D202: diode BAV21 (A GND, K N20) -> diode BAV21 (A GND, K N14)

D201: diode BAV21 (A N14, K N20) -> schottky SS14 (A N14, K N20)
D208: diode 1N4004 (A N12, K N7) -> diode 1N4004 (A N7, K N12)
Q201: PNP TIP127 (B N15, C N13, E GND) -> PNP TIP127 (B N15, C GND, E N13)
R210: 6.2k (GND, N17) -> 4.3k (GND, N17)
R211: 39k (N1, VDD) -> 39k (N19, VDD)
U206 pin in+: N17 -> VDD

──────────

### What is needed
Only a number belongs in the answer: the number of lines in the preceding data that hold "diode".

### Exercise solution
3